WHAT IS BEING ASKED
From the items below, pull every line that contains the string "rotated", treating uppercase and lowercase as different.

INFORMATION SUPPLIED

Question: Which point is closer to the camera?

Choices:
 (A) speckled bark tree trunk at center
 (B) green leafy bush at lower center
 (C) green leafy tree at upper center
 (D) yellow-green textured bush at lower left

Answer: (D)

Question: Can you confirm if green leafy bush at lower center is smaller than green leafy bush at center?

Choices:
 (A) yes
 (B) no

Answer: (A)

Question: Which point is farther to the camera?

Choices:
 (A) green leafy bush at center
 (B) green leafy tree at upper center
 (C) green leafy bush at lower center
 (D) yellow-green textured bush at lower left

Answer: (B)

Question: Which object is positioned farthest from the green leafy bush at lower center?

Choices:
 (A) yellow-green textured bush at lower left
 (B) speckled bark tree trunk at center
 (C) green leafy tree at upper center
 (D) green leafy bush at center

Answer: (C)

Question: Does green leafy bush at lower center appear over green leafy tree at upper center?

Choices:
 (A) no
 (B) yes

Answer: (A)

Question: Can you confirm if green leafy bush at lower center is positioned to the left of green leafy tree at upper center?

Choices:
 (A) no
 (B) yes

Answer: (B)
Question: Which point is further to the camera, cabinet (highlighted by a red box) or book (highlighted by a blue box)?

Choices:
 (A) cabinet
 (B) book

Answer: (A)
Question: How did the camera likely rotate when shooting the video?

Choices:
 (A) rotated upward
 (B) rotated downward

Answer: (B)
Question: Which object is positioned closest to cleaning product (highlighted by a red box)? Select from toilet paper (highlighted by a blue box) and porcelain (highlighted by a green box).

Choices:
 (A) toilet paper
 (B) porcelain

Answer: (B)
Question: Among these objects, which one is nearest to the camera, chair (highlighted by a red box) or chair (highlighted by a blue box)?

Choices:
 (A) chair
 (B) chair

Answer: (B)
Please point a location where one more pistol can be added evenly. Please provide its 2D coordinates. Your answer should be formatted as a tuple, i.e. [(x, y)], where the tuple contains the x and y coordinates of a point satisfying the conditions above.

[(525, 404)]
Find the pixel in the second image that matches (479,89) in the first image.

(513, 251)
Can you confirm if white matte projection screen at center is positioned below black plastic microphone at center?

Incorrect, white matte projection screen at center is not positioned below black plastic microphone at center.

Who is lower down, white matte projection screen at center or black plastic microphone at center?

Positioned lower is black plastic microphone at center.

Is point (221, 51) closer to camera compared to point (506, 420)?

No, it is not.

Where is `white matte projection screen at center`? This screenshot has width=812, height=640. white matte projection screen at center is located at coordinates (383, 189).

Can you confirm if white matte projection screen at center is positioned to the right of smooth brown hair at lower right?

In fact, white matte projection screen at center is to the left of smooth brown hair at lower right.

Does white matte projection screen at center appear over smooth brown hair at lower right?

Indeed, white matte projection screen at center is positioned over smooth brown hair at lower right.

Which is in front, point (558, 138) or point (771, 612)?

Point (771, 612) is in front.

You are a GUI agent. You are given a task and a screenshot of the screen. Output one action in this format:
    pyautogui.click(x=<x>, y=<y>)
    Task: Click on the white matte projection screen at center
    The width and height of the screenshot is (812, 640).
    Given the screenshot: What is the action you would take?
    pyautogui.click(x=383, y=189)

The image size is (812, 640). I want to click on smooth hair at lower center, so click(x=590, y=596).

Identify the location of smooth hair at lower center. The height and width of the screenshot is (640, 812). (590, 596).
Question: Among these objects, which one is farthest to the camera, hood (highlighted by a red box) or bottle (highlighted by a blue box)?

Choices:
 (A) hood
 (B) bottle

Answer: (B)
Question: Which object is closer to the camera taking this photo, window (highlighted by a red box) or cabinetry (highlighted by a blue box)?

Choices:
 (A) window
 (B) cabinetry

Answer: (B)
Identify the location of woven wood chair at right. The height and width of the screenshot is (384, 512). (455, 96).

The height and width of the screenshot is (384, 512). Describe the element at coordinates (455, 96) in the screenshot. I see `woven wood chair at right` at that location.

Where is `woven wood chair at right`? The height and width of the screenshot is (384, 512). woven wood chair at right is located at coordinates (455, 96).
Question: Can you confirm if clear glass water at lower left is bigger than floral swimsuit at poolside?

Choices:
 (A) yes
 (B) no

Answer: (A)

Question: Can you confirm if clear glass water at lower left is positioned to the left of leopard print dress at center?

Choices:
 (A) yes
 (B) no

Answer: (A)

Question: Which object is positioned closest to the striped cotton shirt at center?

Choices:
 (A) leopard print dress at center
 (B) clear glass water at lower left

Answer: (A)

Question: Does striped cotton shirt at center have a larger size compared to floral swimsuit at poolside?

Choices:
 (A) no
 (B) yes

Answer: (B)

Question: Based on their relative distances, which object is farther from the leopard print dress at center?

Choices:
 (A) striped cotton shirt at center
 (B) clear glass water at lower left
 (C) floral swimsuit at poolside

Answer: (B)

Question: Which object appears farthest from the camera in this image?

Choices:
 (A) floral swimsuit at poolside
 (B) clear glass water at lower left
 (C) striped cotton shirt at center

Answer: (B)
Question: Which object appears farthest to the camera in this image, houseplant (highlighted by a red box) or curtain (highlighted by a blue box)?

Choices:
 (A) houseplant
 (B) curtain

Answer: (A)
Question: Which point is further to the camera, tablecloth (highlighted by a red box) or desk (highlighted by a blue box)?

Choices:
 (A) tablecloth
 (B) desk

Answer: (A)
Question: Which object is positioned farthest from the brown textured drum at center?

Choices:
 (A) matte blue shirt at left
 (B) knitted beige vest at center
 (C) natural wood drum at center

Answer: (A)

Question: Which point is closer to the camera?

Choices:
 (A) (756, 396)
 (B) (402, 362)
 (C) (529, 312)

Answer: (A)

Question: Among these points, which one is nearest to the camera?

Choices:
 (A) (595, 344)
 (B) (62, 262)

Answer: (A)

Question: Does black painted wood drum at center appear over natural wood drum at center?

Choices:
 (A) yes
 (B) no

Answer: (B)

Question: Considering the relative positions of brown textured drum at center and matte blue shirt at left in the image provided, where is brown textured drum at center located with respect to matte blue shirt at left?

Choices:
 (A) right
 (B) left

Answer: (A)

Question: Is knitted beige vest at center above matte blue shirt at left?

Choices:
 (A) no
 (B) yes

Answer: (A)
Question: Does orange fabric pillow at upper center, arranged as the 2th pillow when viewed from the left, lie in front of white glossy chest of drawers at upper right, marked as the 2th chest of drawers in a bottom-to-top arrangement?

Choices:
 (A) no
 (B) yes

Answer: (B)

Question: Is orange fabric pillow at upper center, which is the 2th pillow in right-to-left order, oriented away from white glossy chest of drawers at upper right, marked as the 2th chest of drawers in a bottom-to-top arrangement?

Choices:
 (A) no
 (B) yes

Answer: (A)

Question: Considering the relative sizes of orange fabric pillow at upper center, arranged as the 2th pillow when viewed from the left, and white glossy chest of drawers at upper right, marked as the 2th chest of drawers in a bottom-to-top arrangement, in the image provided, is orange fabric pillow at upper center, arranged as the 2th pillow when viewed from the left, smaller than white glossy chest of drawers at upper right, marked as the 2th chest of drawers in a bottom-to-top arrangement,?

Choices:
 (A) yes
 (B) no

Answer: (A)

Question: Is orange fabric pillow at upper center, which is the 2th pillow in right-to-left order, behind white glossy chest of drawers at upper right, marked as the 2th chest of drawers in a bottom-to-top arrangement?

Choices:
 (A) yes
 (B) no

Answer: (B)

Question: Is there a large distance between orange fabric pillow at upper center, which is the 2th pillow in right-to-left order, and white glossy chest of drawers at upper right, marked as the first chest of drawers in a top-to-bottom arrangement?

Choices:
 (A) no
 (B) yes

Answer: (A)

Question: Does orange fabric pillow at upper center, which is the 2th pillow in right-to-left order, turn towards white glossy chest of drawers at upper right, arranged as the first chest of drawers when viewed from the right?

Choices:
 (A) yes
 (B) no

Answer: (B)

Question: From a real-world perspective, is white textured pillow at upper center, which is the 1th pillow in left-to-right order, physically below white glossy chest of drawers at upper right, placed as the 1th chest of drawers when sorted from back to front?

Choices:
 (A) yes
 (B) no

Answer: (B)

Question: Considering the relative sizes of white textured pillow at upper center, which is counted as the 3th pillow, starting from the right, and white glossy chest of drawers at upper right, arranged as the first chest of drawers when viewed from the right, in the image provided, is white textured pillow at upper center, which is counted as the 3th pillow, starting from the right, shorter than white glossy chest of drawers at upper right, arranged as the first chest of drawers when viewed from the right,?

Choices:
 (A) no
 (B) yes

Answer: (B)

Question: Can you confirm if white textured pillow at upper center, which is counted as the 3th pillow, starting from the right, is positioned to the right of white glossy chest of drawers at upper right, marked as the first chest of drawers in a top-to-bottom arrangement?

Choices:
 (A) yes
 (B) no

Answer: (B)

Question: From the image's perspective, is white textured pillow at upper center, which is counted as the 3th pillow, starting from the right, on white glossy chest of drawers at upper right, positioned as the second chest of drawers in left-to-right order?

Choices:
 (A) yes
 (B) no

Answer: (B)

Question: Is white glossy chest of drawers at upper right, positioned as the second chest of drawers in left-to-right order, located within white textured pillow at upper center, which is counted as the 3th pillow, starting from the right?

EXERCISE SOLUTION
 (A) rotated upward
 (B) rotated downward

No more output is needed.